Assignment:
When you reach the line containing "STEPPER1 pin VCC: 3V3 -> none", repeat it and every line after it exactly, stopping only at the end of the listing.

Input for this task:
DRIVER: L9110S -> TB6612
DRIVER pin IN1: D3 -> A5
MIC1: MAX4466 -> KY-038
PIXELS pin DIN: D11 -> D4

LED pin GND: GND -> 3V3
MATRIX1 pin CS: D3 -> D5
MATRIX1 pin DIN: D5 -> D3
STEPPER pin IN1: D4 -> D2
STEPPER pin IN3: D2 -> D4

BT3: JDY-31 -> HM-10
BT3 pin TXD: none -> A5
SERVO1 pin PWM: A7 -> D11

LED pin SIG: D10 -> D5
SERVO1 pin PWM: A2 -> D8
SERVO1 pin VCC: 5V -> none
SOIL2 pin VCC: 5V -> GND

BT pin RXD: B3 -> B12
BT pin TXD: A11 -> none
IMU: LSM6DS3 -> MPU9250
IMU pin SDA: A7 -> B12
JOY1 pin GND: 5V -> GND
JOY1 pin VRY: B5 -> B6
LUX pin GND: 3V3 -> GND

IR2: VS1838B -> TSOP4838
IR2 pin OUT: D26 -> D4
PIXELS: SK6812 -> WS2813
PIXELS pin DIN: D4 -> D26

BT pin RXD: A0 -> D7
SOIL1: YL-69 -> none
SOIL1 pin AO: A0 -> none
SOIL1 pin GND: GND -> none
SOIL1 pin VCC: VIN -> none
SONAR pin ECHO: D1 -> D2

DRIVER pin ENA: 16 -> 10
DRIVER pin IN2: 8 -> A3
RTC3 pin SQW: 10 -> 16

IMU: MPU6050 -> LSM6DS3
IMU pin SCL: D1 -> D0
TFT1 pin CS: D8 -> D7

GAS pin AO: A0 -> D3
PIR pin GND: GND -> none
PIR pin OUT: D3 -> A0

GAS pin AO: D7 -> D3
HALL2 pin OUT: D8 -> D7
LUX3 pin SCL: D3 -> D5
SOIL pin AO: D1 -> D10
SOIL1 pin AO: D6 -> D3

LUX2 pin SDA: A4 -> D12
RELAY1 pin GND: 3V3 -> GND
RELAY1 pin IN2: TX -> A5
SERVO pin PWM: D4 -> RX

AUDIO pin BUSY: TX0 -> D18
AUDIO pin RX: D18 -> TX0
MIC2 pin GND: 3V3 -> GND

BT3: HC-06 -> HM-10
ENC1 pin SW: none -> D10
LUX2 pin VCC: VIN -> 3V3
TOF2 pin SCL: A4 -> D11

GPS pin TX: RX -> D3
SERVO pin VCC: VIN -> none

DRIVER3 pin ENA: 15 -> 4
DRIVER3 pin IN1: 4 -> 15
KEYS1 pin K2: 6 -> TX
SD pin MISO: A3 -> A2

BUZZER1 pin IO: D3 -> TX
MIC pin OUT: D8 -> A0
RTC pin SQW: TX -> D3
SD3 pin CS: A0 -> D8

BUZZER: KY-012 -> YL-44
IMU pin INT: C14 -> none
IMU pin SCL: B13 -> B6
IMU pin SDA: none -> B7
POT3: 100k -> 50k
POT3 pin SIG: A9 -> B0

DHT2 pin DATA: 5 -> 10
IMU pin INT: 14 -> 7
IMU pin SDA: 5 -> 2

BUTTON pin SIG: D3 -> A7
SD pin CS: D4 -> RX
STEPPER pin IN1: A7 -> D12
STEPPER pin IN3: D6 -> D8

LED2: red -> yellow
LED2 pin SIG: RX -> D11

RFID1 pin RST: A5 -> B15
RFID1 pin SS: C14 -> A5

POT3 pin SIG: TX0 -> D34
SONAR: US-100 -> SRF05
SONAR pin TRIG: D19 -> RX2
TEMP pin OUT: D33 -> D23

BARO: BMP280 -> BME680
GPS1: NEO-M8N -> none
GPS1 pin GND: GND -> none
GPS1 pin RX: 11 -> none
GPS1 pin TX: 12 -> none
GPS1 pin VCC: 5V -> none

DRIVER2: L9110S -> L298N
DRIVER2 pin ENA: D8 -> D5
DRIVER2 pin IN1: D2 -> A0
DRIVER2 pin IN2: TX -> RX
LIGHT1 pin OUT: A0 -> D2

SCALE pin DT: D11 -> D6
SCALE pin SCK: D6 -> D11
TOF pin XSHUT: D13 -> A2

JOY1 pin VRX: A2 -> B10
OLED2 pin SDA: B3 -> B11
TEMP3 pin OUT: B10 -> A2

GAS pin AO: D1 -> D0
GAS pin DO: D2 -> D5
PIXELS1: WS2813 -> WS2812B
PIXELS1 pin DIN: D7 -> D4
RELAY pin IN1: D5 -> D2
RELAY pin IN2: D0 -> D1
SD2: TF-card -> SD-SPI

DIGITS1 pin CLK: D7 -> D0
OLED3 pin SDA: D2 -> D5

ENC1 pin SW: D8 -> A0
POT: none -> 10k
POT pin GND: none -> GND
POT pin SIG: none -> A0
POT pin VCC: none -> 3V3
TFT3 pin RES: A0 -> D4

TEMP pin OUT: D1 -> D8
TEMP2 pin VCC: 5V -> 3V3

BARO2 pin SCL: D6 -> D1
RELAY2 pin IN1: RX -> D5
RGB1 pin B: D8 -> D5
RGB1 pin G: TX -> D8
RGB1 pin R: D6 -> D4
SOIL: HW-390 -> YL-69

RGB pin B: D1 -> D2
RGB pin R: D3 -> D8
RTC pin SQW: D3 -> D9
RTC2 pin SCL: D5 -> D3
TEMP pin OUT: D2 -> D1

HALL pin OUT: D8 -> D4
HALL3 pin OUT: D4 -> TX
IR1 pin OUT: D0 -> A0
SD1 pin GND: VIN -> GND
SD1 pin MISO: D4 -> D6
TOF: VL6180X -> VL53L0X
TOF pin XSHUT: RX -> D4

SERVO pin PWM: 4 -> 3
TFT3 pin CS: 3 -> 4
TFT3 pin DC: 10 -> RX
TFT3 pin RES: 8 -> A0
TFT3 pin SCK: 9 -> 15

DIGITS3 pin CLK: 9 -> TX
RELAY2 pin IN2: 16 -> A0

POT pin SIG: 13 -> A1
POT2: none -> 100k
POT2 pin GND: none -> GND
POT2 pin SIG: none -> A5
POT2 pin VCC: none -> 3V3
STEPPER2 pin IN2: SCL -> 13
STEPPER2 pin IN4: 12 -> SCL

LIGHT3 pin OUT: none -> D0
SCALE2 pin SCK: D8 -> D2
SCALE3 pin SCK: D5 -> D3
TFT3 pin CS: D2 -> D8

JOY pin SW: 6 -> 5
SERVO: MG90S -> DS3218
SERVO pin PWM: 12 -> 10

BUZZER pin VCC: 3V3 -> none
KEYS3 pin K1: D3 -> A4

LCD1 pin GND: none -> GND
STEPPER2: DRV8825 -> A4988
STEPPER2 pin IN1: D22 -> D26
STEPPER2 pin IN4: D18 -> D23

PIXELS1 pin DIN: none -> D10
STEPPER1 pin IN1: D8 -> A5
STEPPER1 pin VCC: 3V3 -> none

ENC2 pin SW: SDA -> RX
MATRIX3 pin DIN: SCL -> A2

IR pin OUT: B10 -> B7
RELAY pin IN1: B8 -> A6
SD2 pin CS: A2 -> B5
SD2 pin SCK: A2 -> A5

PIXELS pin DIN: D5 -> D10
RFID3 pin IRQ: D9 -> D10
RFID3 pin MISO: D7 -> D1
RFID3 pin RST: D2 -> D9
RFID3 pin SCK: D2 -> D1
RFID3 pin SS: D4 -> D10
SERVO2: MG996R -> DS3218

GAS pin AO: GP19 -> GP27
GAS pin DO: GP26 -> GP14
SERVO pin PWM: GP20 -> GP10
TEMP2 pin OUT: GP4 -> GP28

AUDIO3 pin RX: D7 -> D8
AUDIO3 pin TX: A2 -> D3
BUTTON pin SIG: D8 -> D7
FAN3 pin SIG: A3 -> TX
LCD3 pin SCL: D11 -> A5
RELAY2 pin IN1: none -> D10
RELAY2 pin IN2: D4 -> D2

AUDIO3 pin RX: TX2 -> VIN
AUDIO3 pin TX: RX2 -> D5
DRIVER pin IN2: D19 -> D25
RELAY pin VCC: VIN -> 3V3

Answer to the problem:
STEPPER1 pin VCC: 3V3 -> none

ENC2 pin SW: SDA -> RX
MATRIX3 pin DIN: SCL -> A2

IR pin OUT: B10 -> B7
RELAY pin IN1: B8 -> A6
SD2 pin CS: A2 -> B5
SD2 pin SCK: A2 -> A5

PIXELS pin DIN: D5 -> D10
RFID3 pin IRQ: D9 -> D10
RFID3 pin MISO: D7 -> D1
RFID3 pin RST: D2 -> D9
RFID3 pin SCK: D2 -> D1
RFID3 pin SS: D4 -> D10
SERVO2: MG996R -> DS3218

GAS pin AO: GP19 -> GP27
GAS pin DO: GP26 -> GP14
SERVO pin PWM: GP20 -> GP10
TEMP2 pin OUT: GP4 -> GP28

AUDIO3 pin RX: D7 -> D8
AUDIO3 pin TX: A2 -> D3
BUTTON pin SIG: D8 -> D7
FAN3 pin SIG: A3 -> TX
LCD3 pin SCL: D11 -> A5
RELAY2 pin IN1: none -> D10
RELAY2 pin IN2: D4 -> D2

AUDIO3 pin RX: TX2 -> VIN
AUDIO3 pin TX: RX2 -> D5
DRIVER pin IN2: D19 -> D25
RELAY pin VCC: VIN -> 3V3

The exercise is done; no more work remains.